Scene comparison data:

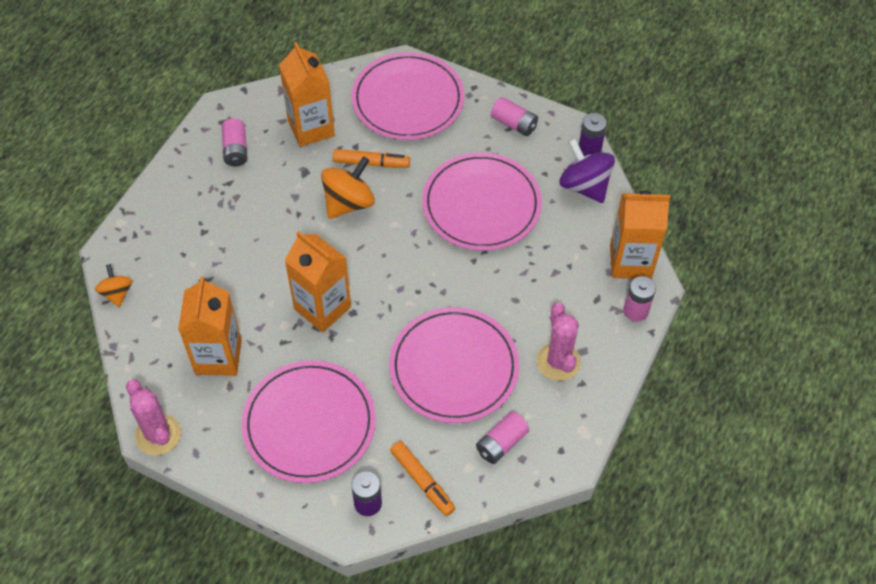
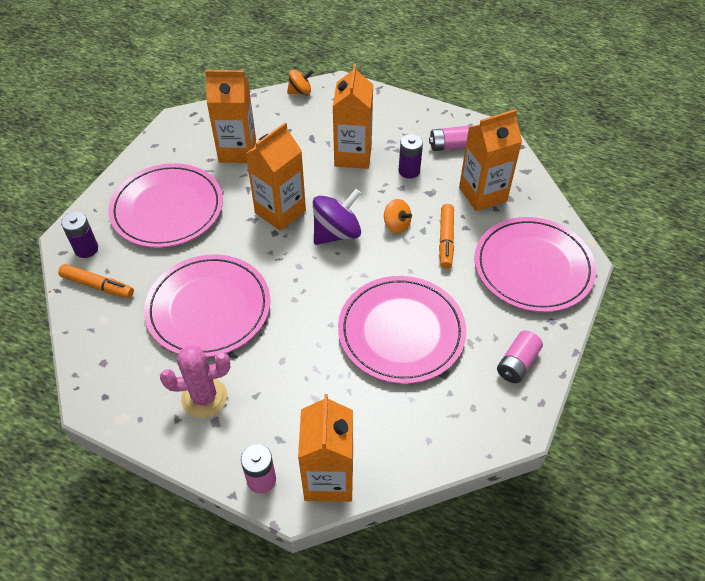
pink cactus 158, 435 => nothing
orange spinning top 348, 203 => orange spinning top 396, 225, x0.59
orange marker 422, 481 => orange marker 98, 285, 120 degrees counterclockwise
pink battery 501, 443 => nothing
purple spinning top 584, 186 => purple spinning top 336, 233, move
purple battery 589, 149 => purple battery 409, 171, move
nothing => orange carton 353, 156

◆ WORK ORDER ◆
Give the count of lines in the data above holding the word "battery", and nothing beyond it.

◆ SOLUTION FOR THIS EXERCISE ◆
2